ABOUT THIS EXERCISE: Only these lines of the data below are wanted: the one with "camera: 35 degrees left, 10 degrees up", the one with "(657, 299) = (760, 237): none -> yellow donut", and any lines between them, each repeated exactly.

RAW DATA:
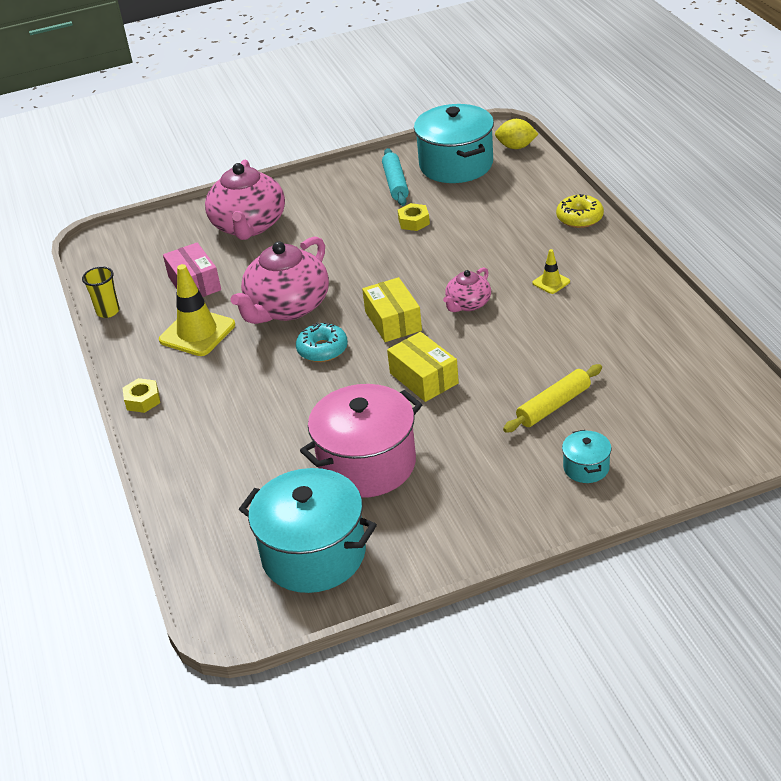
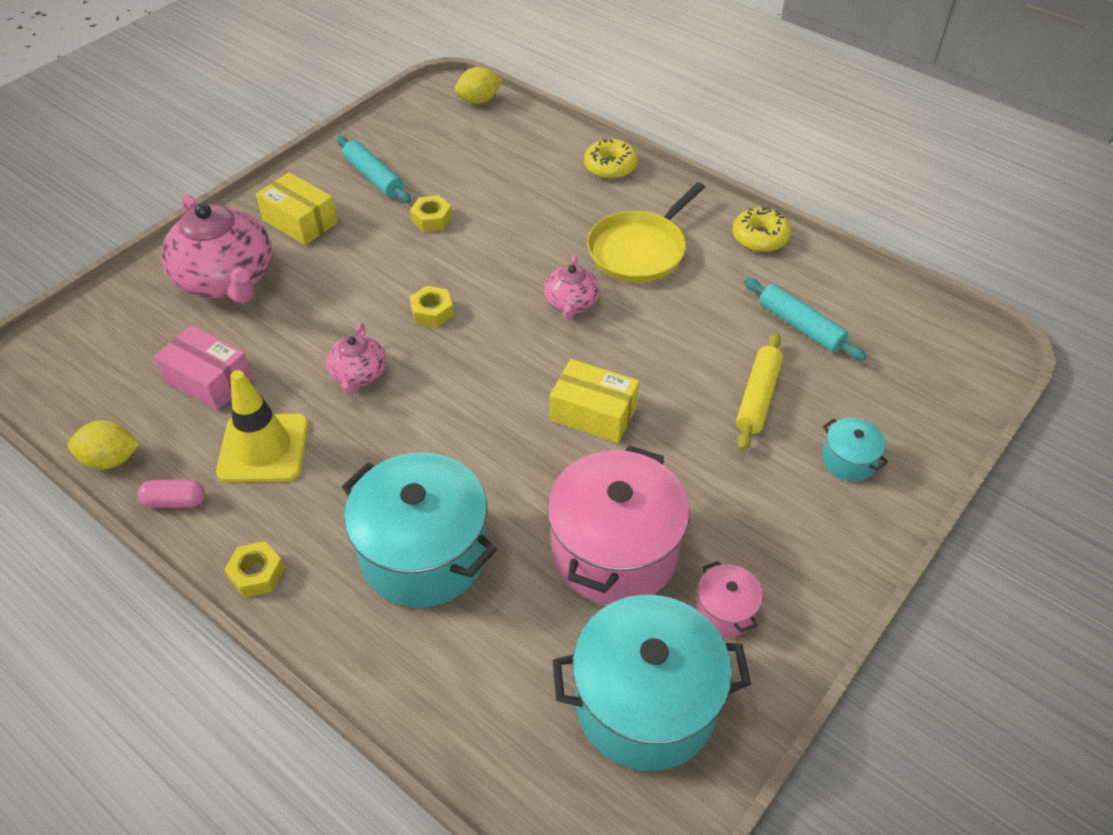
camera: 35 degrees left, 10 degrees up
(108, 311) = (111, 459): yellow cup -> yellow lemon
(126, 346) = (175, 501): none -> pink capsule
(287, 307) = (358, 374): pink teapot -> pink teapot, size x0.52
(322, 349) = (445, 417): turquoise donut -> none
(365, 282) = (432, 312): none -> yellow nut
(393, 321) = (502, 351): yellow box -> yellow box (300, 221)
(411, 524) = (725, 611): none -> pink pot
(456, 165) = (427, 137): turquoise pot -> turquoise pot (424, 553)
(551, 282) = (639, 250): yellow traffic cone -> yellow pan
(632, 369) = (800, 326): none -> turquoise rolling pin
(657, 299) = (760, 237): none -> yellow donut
---
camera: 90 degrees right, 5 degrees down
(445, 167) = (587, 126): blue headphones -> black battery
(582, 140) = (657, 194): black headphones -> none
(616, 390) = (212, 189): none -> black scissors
==
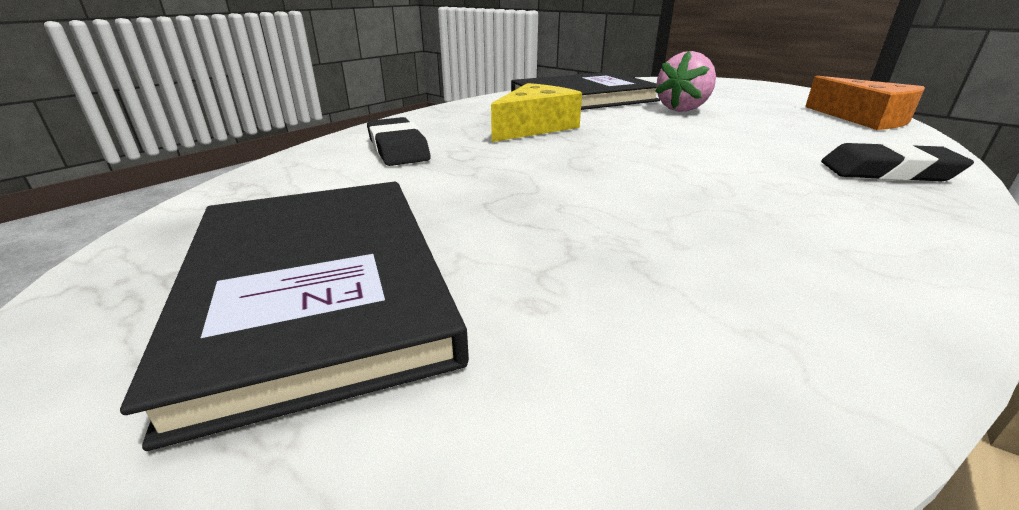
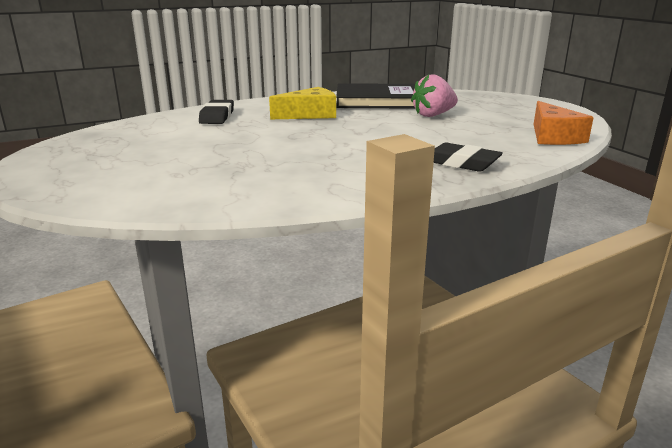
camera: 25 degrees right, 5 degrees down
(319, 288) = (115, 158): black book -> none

TASK ANSWER:
camera: 35 degrees left, 10 degrees up
(108, 311) = (111, 459): yellow cup -> yellow lemon
(126, 346) = (175, 501): none -> pink capsule
(287, 307) = (358, 374): pink teapot -> pink teapot, size x0.52
(322, 349) = (445, 417): turquoise donut -> none
(365, 282) = (432, 312): none -> yellow nut
(393, 321) = (502, 351): yellow box -> yellow box (300, 221)
(411, 524) = (725, 611): none -> pink pot
(456, 165) = (427, 137): turquoise pot -> turquoise pot (424, 553)
(551, 282) = (639, 250): yellow traffic cone -> yellow pan
(632, 369) = (800, 326): none -> turquoise rolling pin
(657, 299) = (760, 237): none -> yellow donut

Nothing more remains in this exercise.